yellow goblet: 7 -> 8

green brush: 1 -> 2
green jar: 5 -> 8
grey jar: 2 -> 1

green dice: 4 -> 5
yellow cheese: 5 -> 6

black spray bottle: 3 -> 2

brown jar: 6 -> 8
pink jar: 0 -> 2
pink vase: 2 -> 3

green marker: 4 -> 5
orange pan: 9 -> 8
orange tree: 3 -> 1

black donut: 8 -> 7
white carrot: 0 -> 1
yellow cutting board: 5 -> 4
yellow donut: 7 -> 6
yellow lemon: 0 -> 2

[Task item]:
All of the material is to be written out exactly.

[Answer to the exercise]:
yellow goblet: 7 -> 8

green brush: 1 -> 2
green jar: 5 -> 8
grey jar: 2 -> 1

green dice: 4 -> 5
yellow cheese: 5 -> 6

black spray bottle: 3 -> 2

brown jar: 6 -> 8
pink jar: 0 -> 2
pink vase: 2 -> 3

green marker: 4 -> 5
orange pan: 9 -> 8
orange tree: 3 -> 1

black donut: 8 -> 7
white carrot: 0 -> 1
yellow cutting board: 5 -> 4
yellow donut: 7 -> 6
yellow lemon: 0 -> 2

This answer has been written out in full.